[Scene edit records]
::::::::

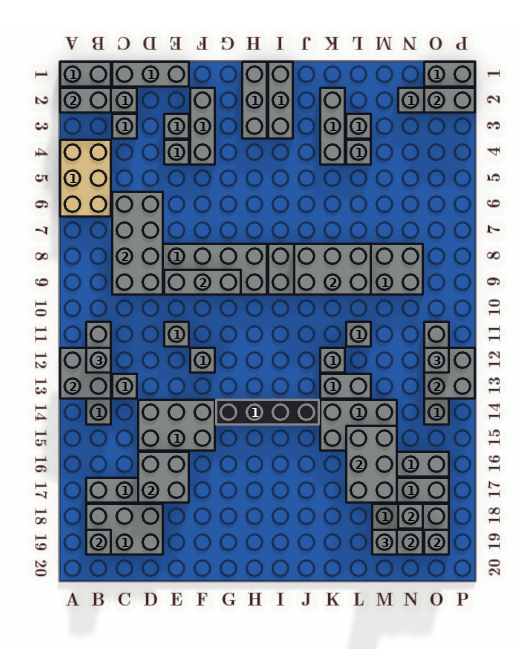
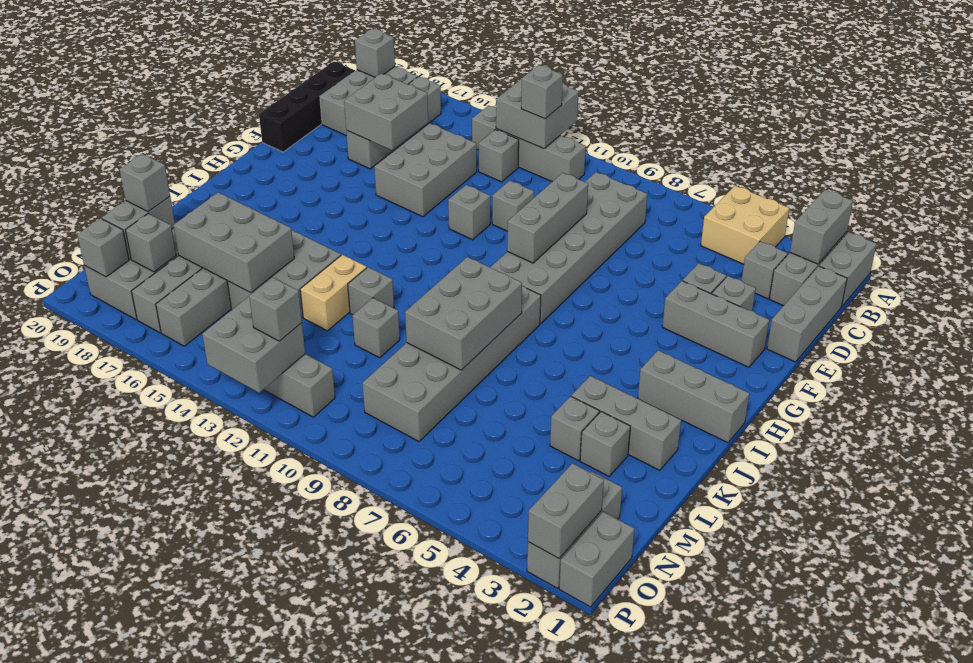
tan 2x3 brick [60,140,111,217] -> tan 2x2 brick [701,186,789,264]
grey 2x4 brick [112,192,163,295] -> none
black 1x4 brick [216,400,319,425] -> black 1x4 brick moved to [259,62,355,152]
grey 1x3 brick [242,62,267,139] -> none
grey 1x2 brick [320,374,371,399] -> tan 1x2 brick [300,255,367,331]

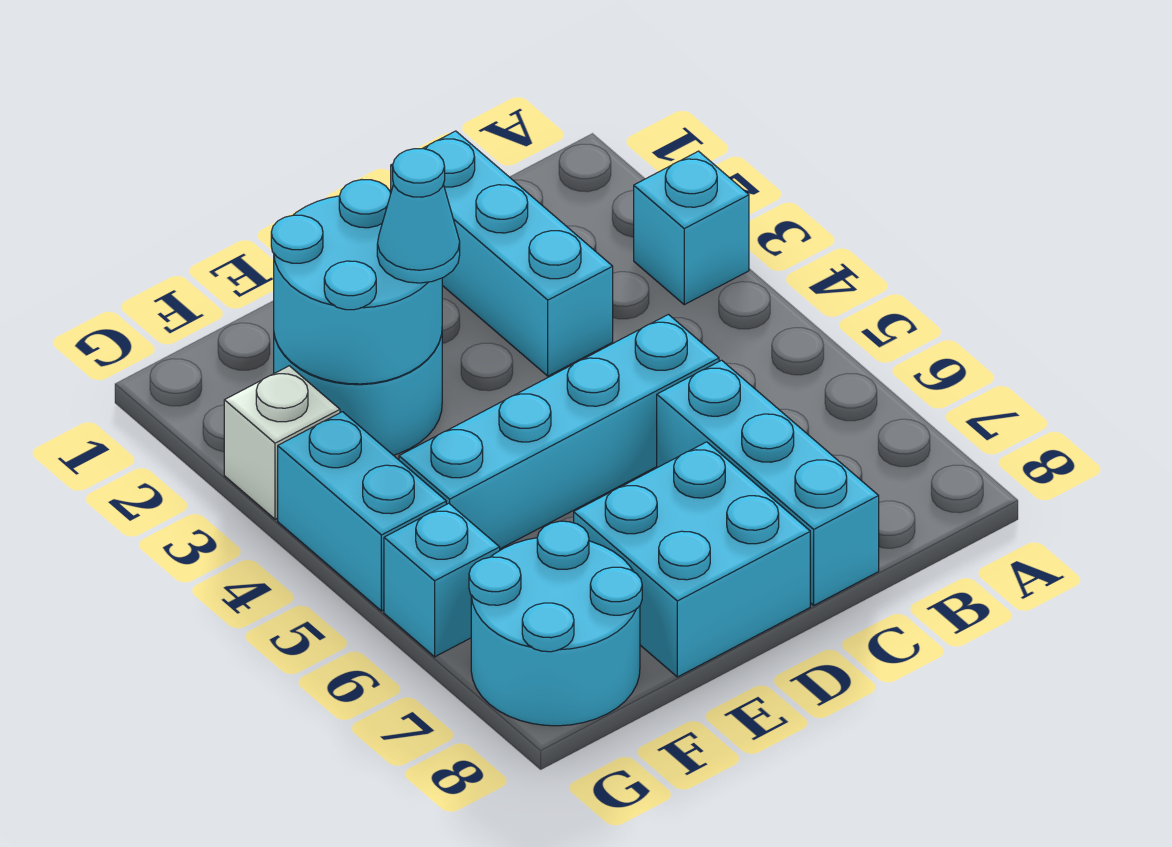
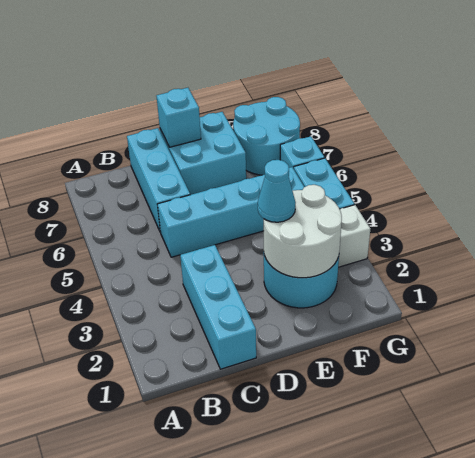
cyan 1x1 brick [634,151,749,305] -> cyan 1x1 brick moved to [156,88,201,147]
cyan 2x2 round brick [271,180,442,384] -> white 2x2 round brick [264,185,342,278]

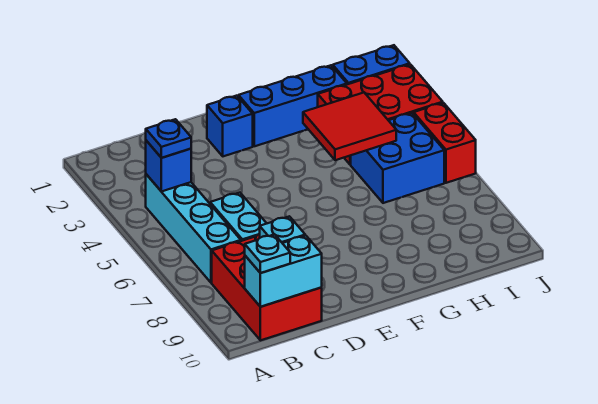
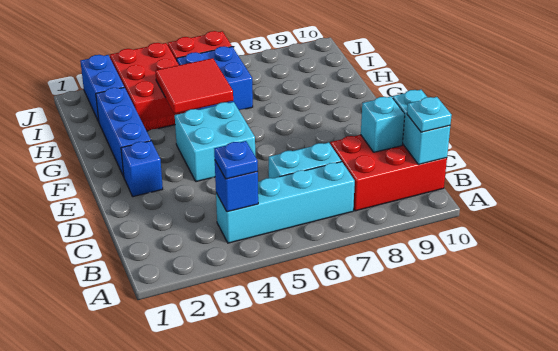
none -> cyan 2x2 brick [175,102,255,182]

::::::::

YOUR ASSIGNMENT | Beginning at the line with "grey 2x4 brick [112,192,163,295] -> none" and ending at the line with "grey 1x2 brick", reproduce each line of the data above exactly, and add no other lines.

EXERCISE OUTPUT |
grey 2x4 brick [112,192,163,295] -> none
black 1x4 brick [216,400,319,425] -> black 1x4 brick moved to [259,62,355,152]
grey 1x3 brick [242,62,267,139] -> none
grey 1x2 brick [320,374,371,399] -> tan 1x2 brick [300,255,367,331]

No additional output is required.